## BRIEF
Nothing but the pictures should be dropped; repeat the rest of the data below exactly.
### STUDY MATERIAL ###
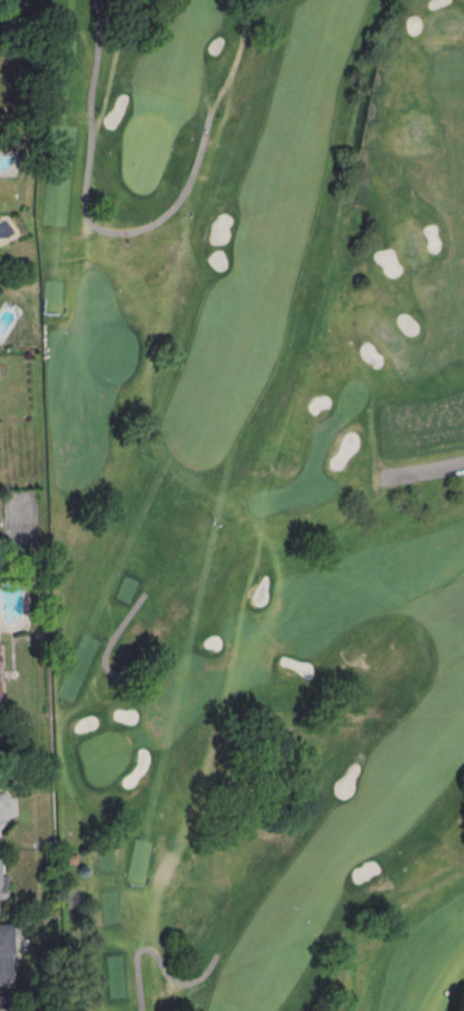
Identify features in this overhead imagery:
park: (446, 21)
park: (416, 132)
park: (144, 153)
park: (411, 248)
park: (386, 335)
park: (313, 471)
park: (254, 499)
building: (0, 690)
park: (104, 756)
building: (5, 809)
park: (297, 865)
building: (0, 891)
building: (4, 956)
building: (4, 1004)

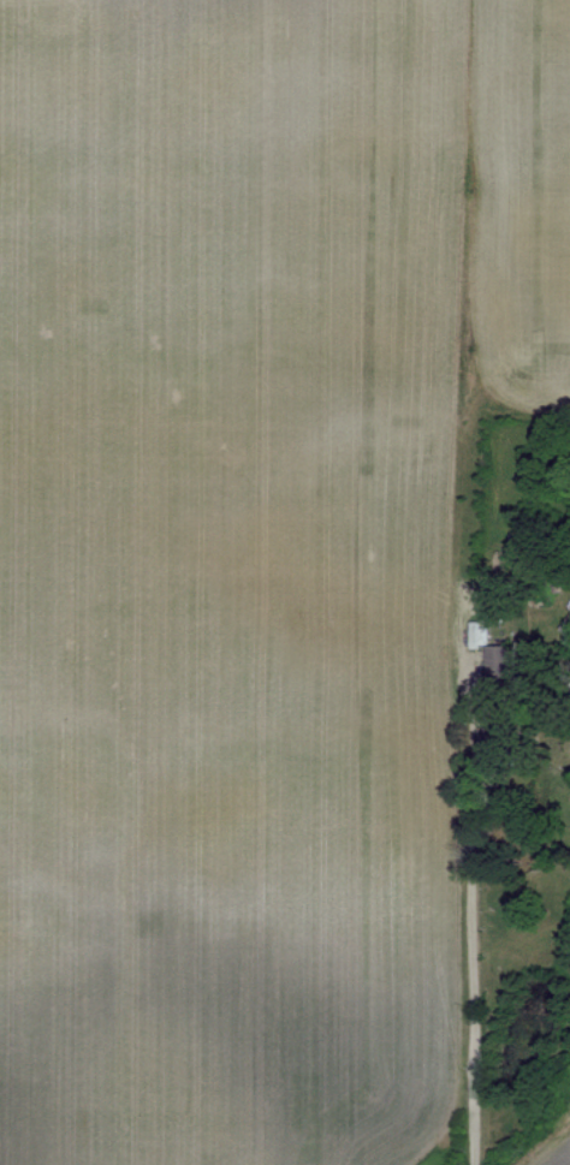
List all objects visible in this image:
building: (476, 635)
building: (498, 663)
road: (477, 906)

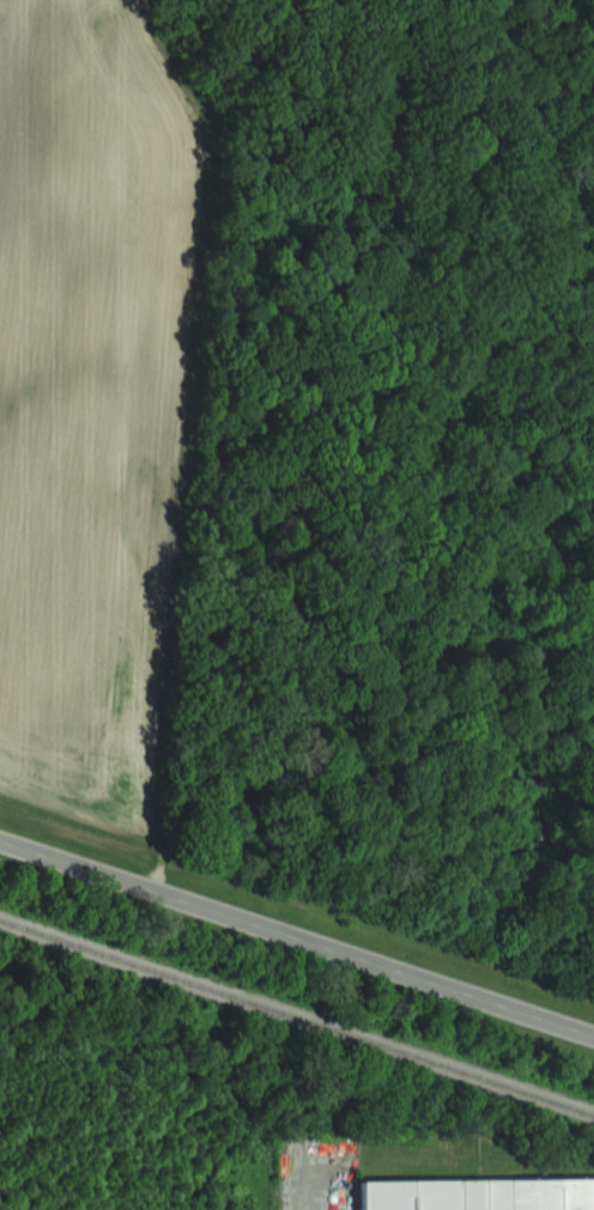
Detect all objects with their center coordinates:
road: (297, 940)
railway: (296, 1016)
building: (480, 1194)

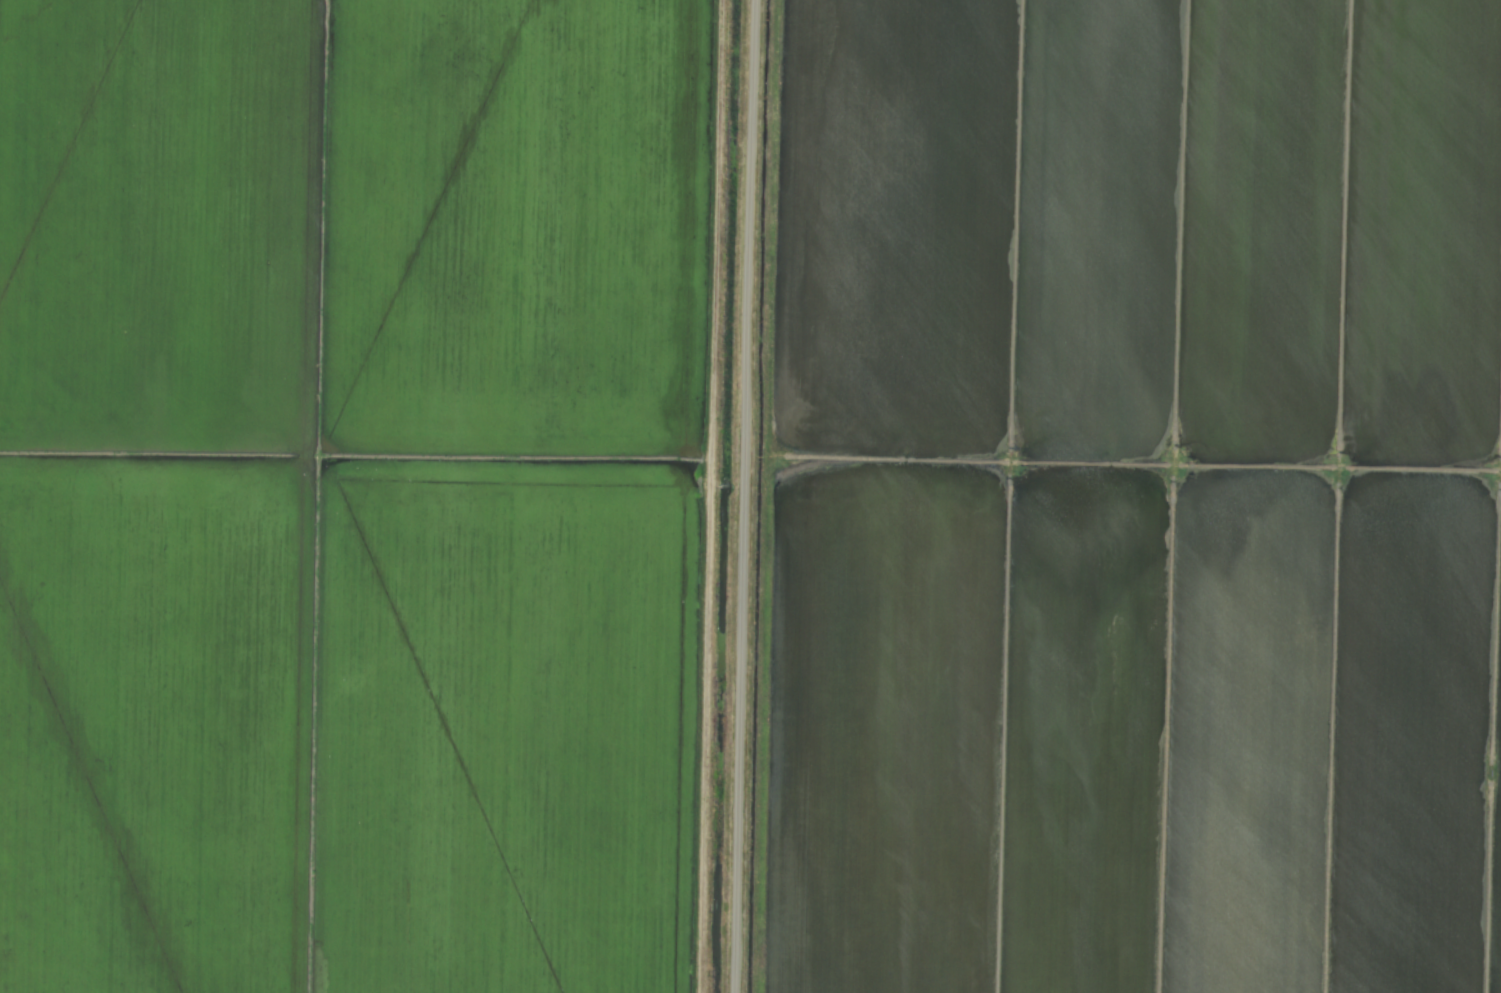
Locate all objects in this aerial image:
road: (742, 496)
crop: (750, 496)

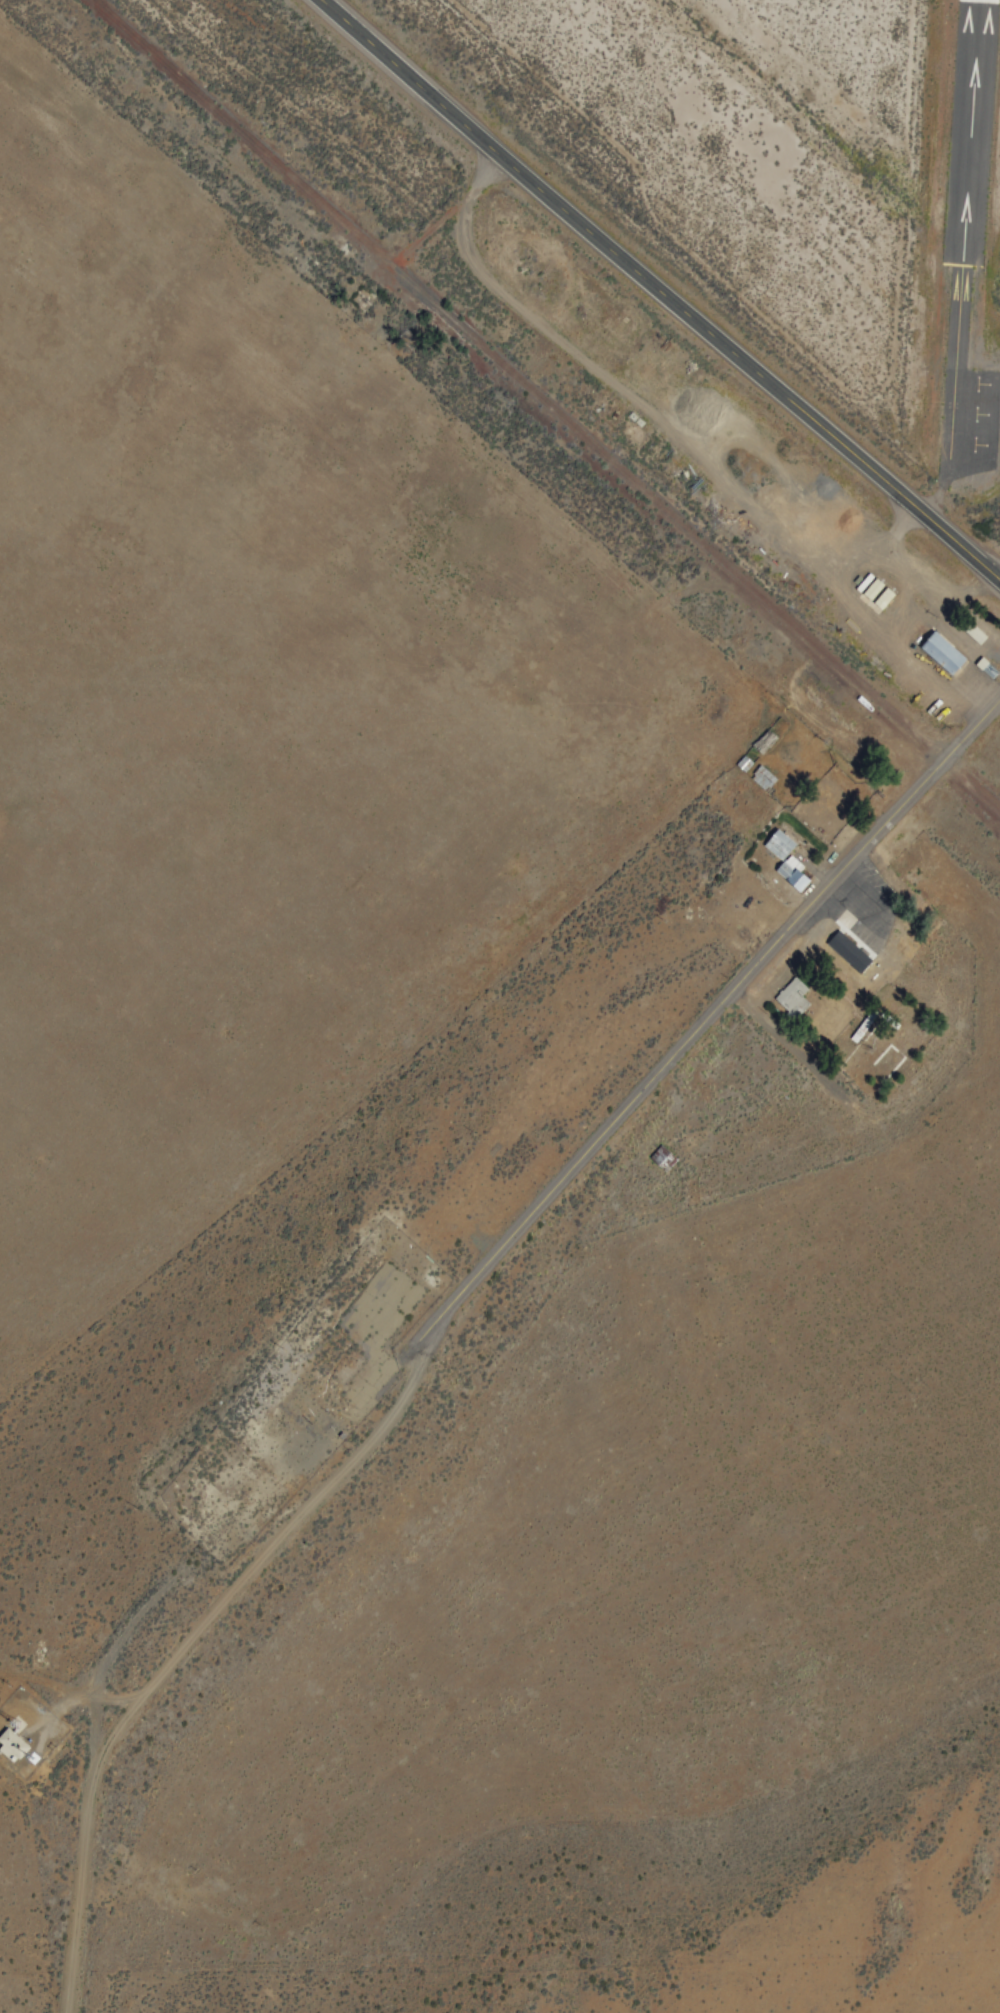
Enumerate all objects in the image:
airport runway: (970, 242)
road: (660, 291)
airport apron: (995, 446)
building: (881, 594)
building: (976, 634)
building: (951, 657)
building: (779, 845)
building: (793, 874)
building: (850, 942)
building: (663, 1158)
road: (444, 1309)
###
## TASK RESULT
Identify features in this overhead imagery:
park: (446, 21)
park: (416, 132)
park: (144, 153)
park: (411, 248)
park: (386, 335)
park: (313, 471)
park: (254, 499)
building: (0, 690)
park: (104, 756)
building: (5, 809)
park: (297, 865)
building: (0, 891)
building: (4, 956)
building: (4, 1004)

List all objects visible in this image:
building: (476, 635)
building: (498, 663)
road: (477, 906)

Detect all objects with their center coordinates:
road: (297, 940)
railway: (296, 1016)
building: (480, 1194)

Locate all objects in this aerial image:
road: (742, 496)
crop: (750, 496)

Enumerate all objects in the image:
airport runway: (970, 242)
road: (660, 291)
airport apron: (995, 446)
building: (881, 594)
building: (976, 634)
building: (951, 657)
building: (779, 845)
building: (793, 874)
building: (850, 942)
building: (663, 1158)
road: (444, 1309)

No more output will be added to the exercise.